Find the lines in the records that carry the word "white". Copy each one.

--*--

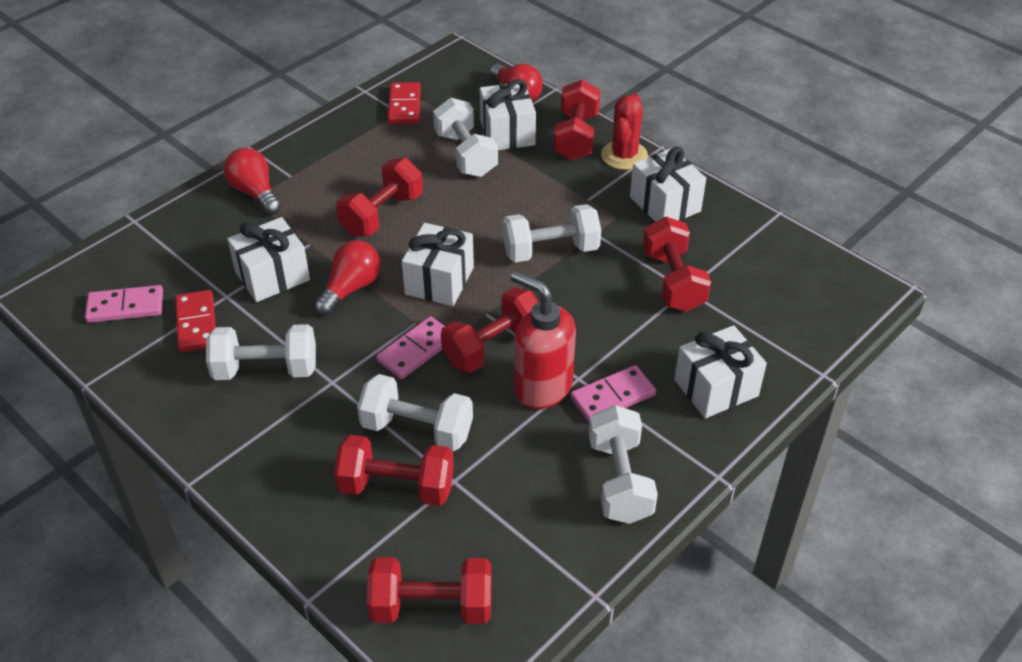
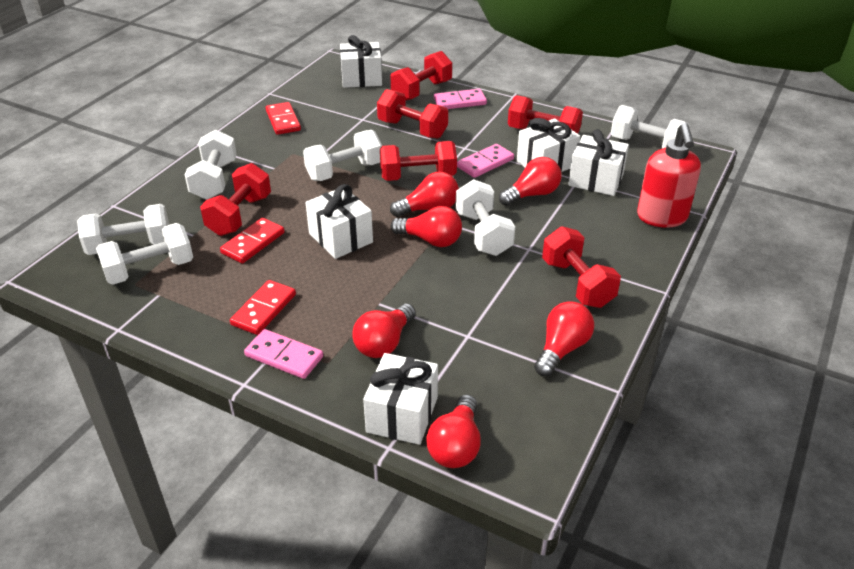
red cactus: 1 -> 0
red domino: 2 -> 3
red light bulb: 3 -> 6
white dumbbell: 5 -> 6

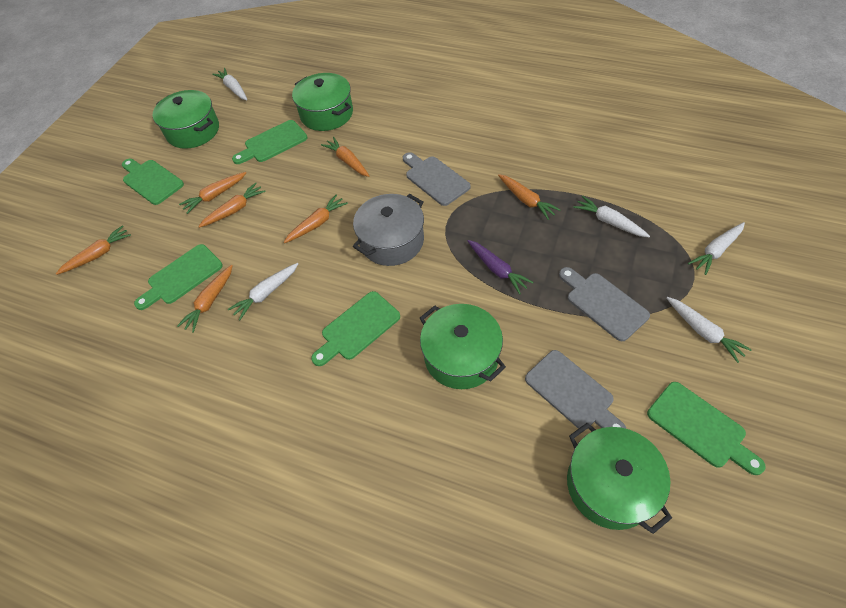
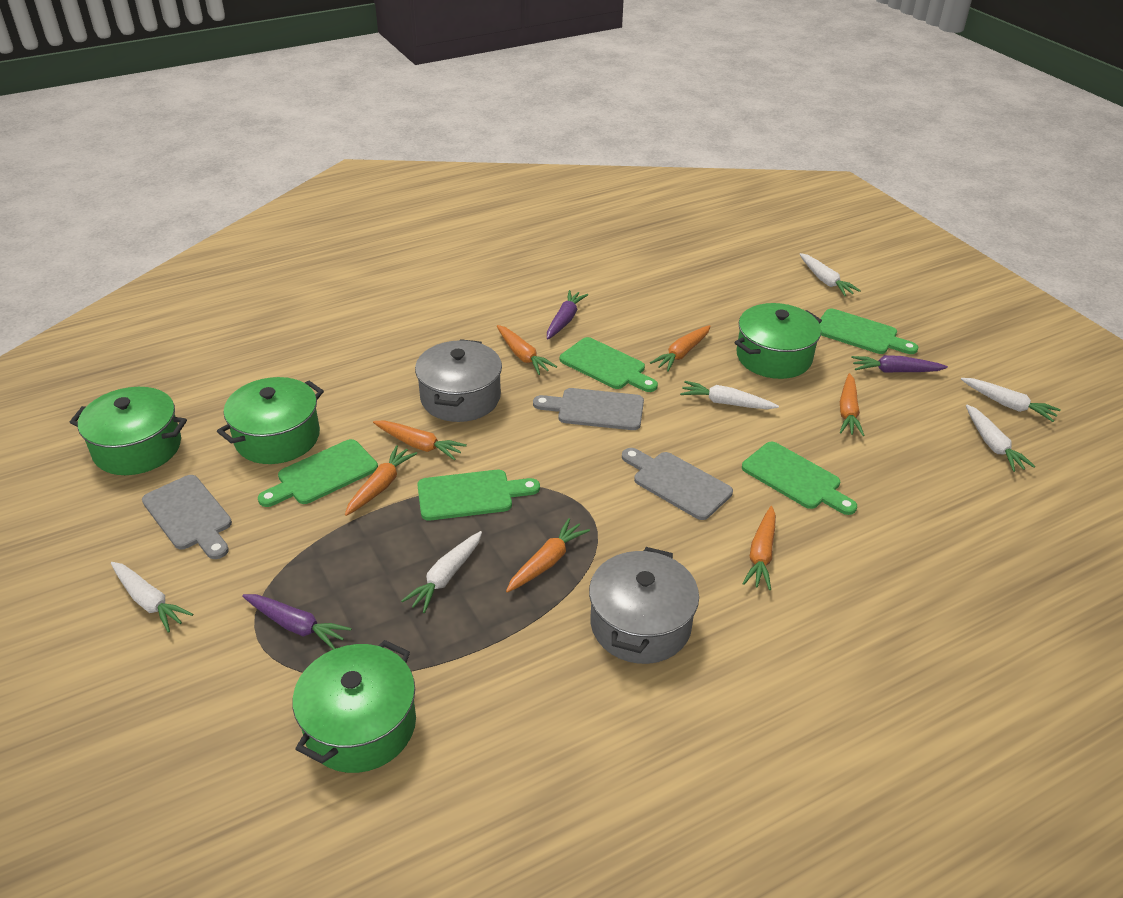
grey pot: 1 -> 2
purple carrot: 1 -> 3
white carrot: 5 -> 6

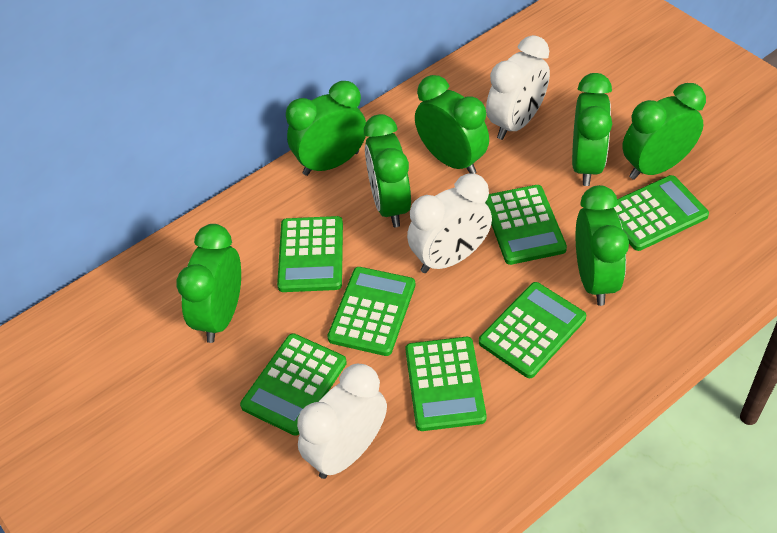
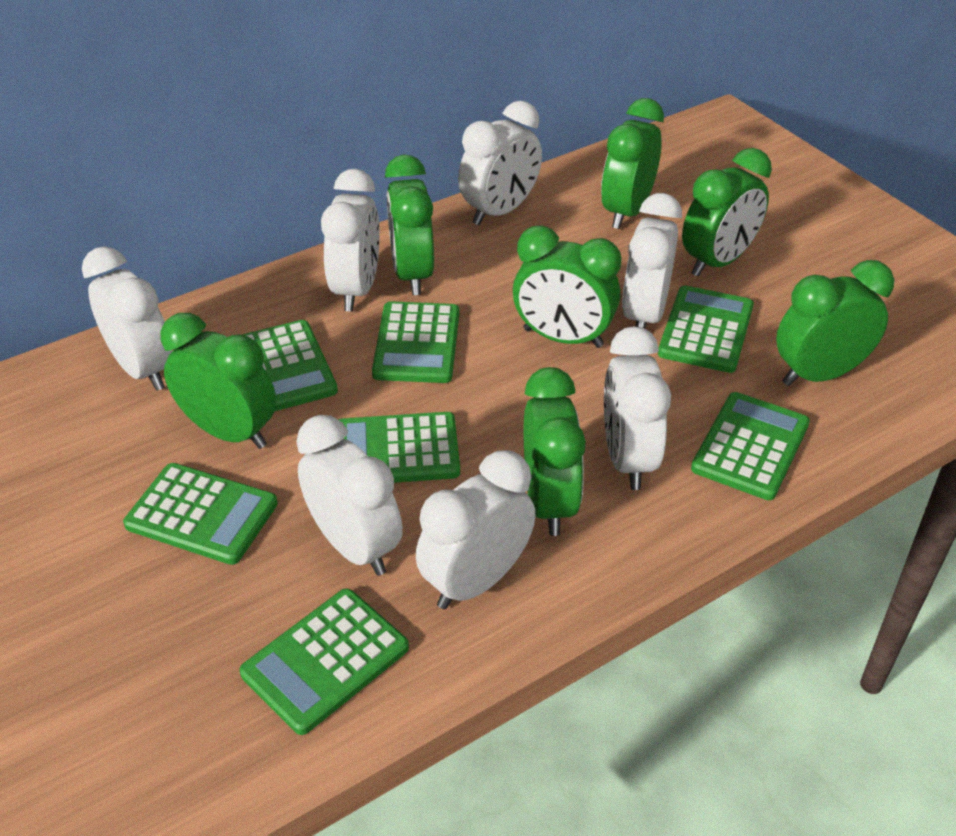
white clock: 3 -> 7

--*--

**RESULT FOR THIS EXERCISE**:
white dumbbell: 5 -> 6
white carrot: 5 -> 6
white clock: 3 -> 7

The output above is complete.